> **ABOUT THIS EXERCISE**
Leave out every picture, and output exactly the lines from the line containing "none -> yellow plate H3:H6 level 1" through the last line of the data.

> **EXTRACTED ENTRIES**
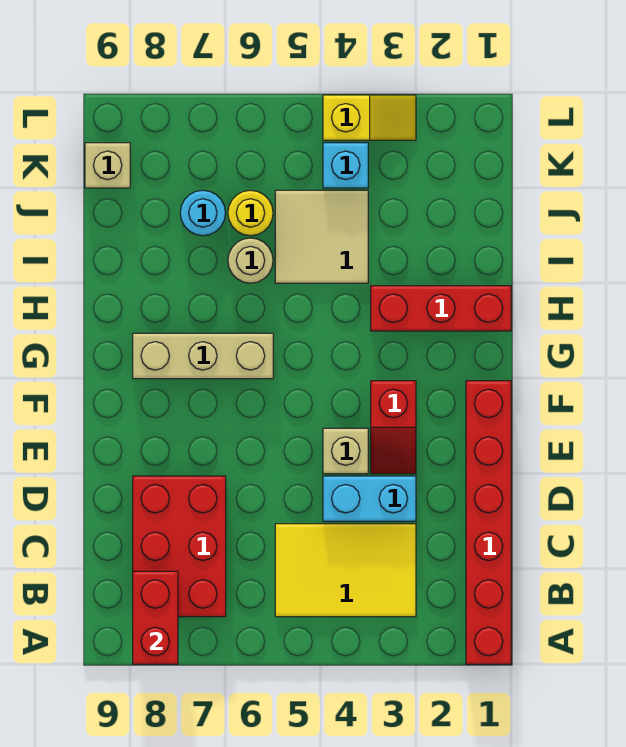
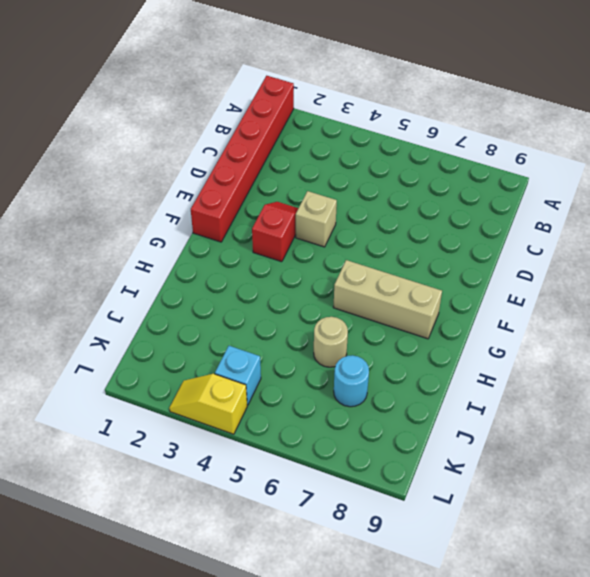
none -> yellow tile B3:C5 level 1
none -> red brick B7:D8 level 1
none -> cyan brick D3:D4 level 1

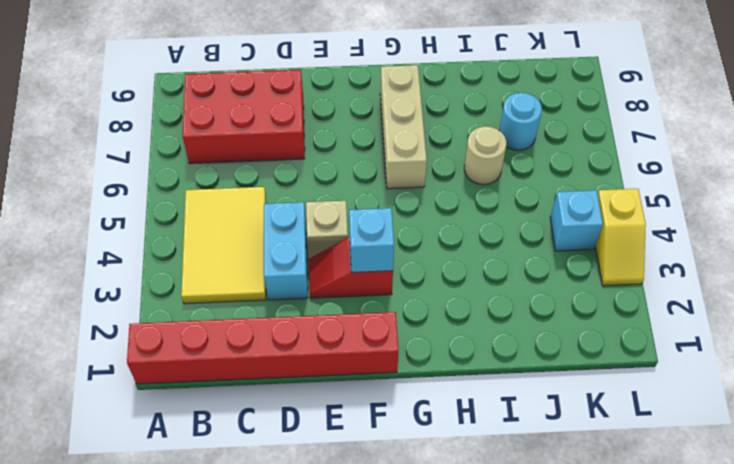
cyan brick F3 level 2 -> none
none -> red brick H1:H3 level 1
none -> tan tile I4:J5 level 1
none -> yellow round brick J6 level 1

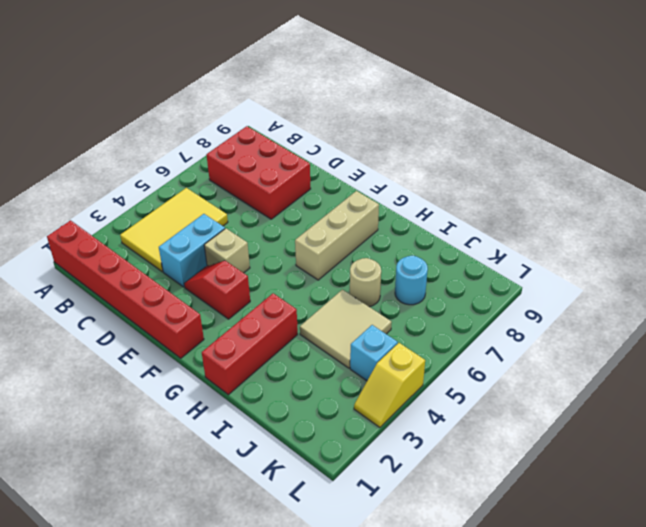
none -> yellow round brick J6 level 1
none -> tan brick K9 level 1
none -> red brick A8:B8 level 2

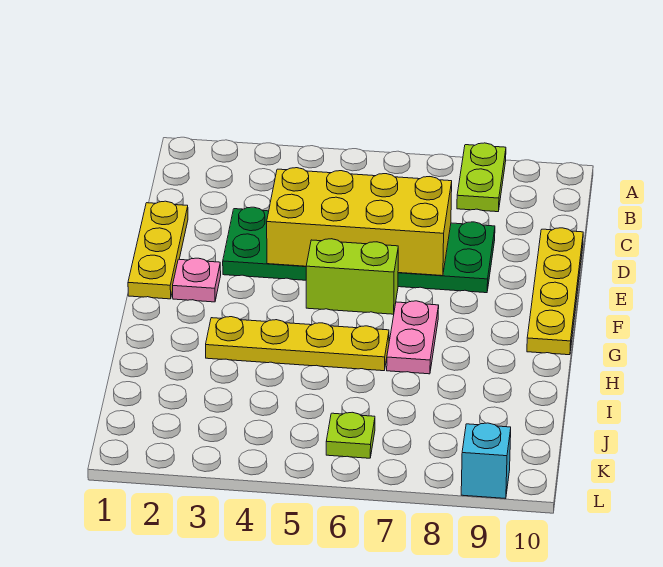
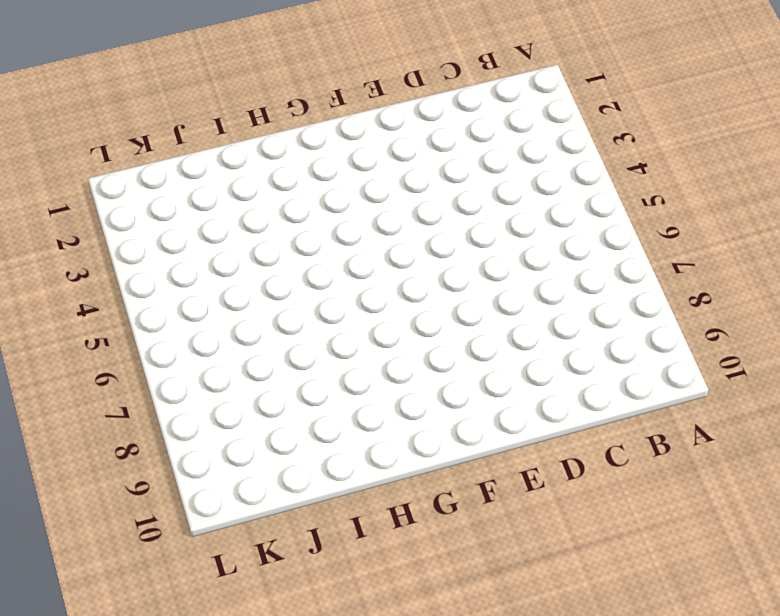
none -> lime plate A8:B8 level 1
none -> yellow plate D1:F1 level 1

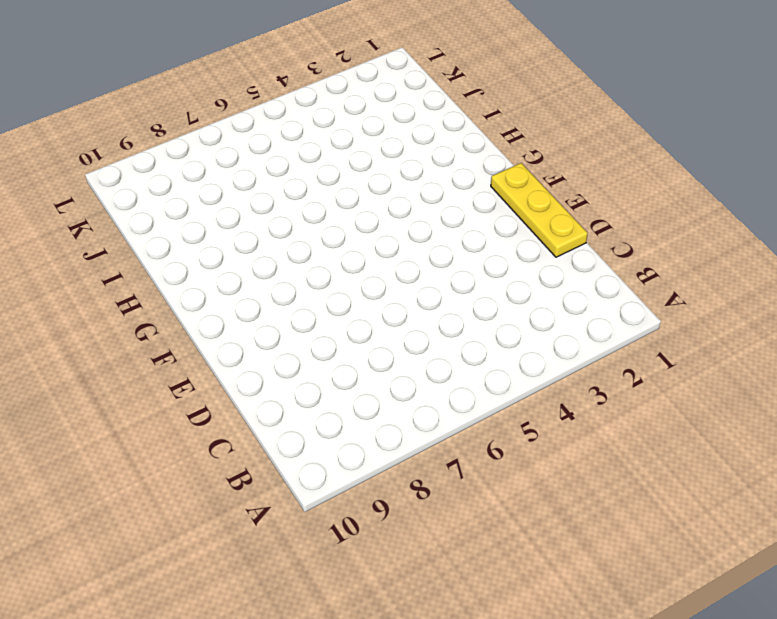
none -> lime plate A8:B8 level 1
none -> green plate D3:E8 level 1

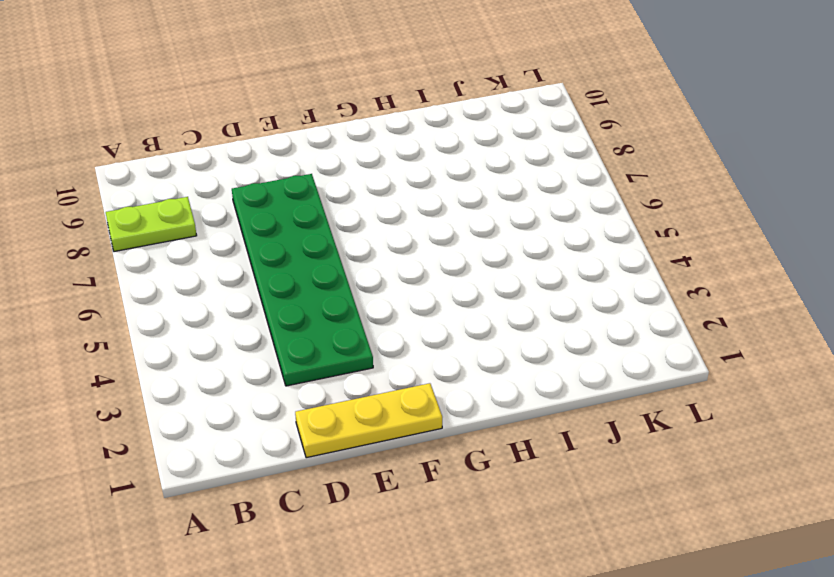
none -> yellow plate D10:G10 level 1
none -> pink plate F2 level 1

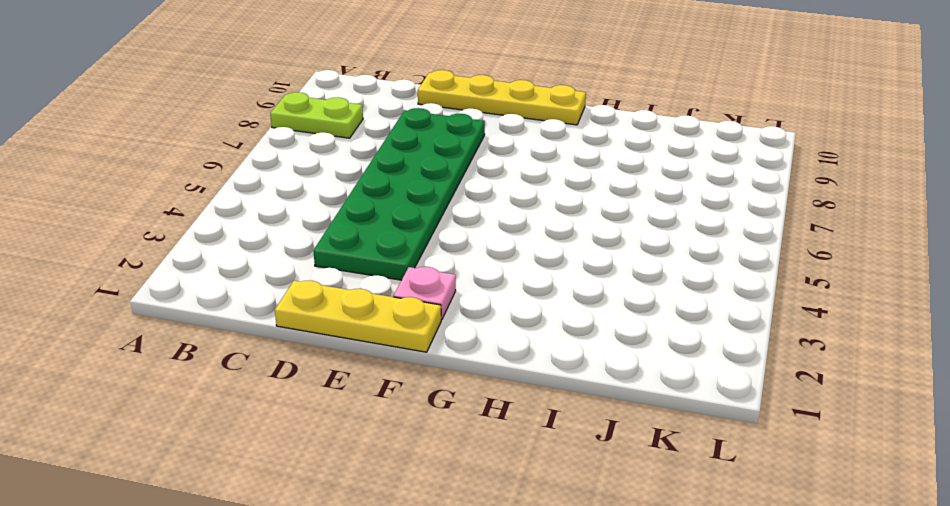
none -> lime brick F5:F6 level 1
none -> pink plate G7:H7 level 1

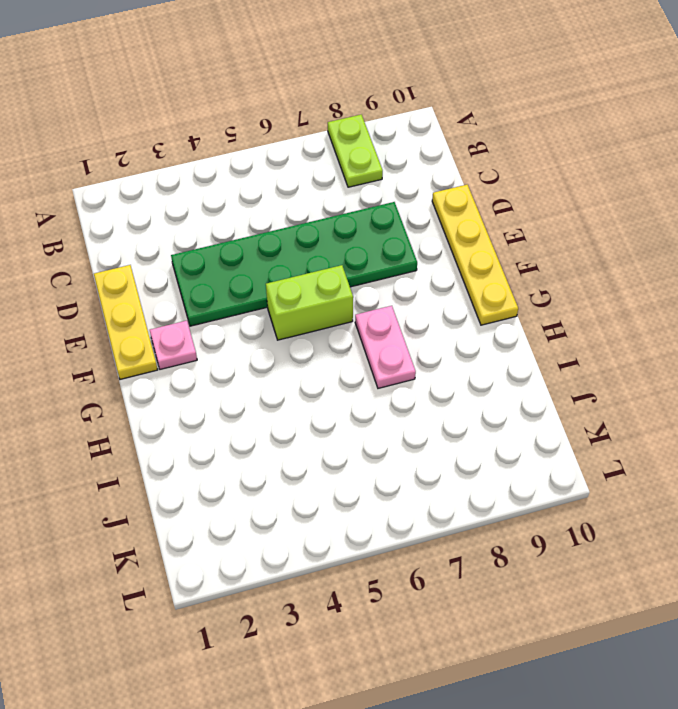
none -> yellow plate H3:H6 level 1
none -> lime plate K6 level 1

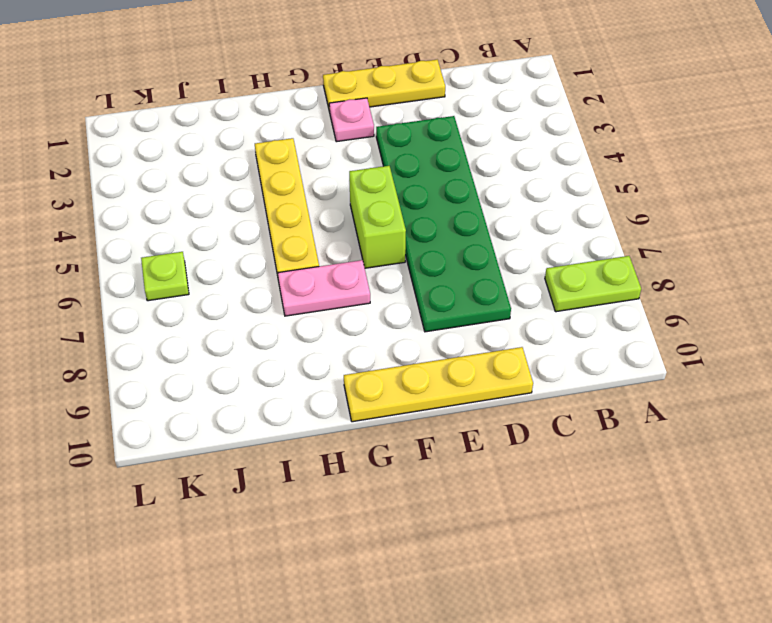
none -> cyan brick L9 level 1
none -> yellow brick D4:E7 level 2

> **ANSWER TO THIS TASK**
none -> yellow plate H3:H6 level 1
none -> lime plate K6 level 1

none -> cyan brick L9 level 1
none -> yellow brick D4:E7 level 2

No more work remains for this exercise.